Go to the line with "shirt button (orange-coloured)" in the records below, then output it and each following line exactly, up to and including the line with "gone | shirt". Skip pictures and add nothing.

Coordinate-based change listings:
[Start of section]

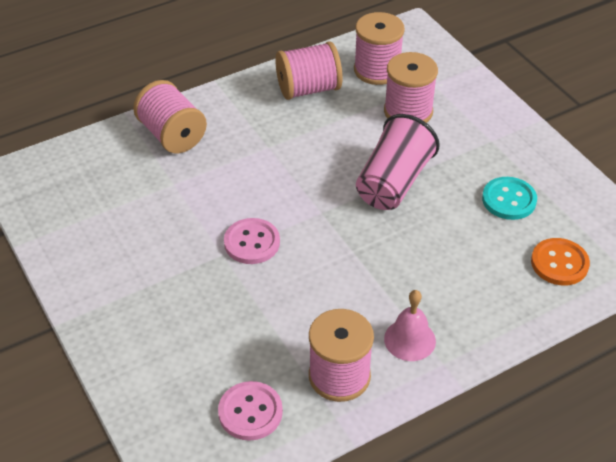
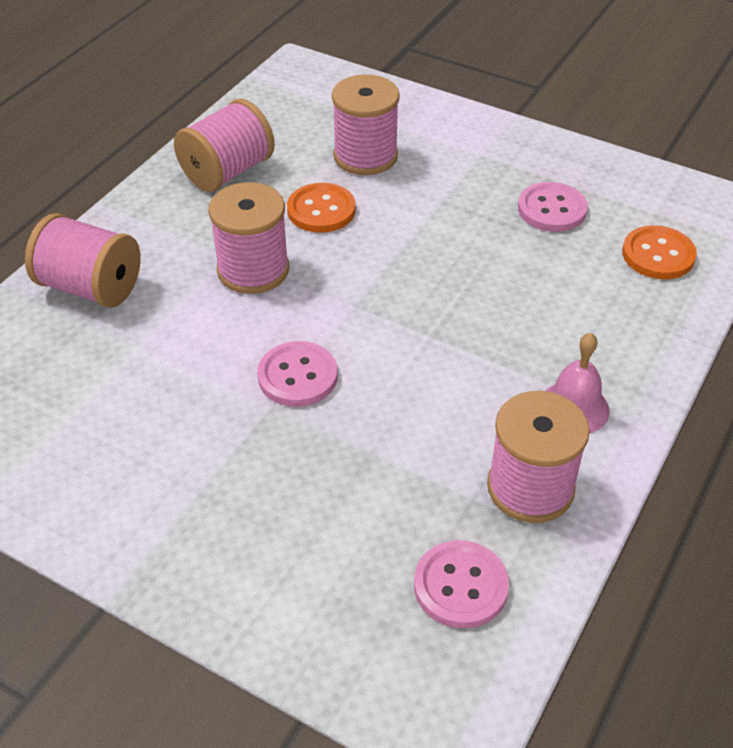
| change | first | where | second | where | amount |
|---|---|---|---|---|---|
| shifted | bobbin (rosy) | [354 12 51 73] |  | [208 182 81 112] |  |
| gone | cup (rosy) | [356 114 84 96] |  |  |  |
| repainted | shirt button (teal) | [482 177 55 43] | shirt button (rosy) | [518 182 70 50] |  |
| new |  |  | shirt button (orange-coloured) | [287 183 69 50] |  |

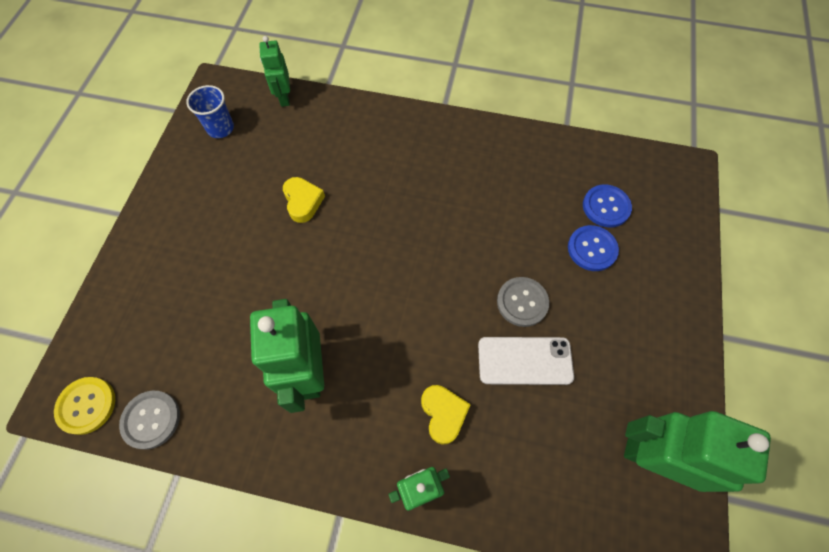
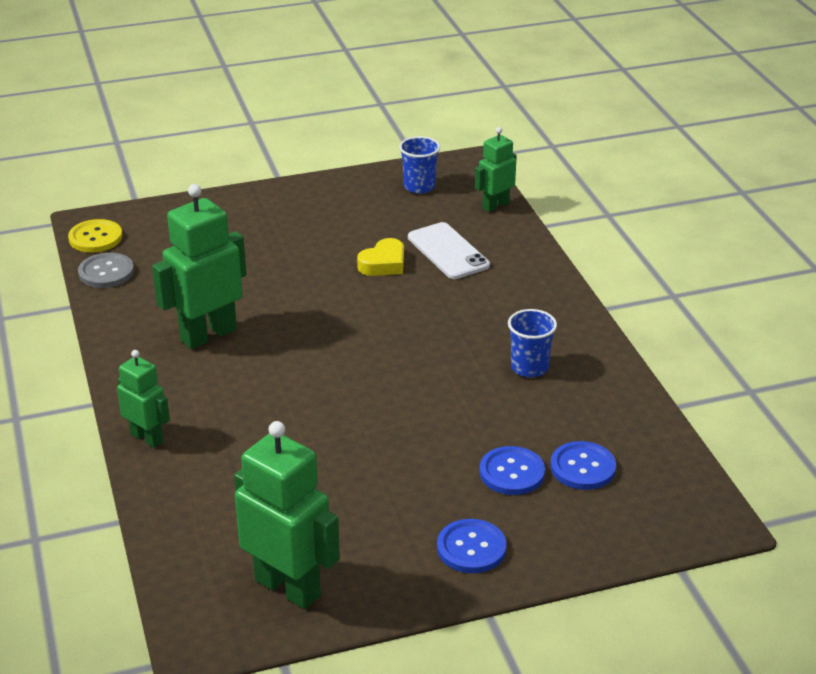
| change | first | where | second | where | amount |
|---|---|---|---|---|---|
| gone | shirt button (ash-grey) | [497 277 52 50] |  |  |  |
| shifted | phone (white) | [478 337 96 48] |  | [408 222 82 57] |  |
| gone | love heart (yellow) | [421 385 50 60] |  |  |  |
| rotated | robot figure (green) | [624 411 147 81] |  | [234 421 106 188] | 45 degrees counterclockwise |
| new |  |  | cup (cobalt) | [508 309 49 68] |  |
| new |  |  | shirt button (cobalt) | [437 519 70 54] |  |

[End of section]

WRITTEN SOLUTION:
| new |  |  | shirt button (orange-coloured) | [287 183 69 50] |  |

| change | first | where | second | where | amount |
|---|---|---|---|---|---|
| gone | shirt button (ash-grey) | [497 277 52 50] |  |  |  |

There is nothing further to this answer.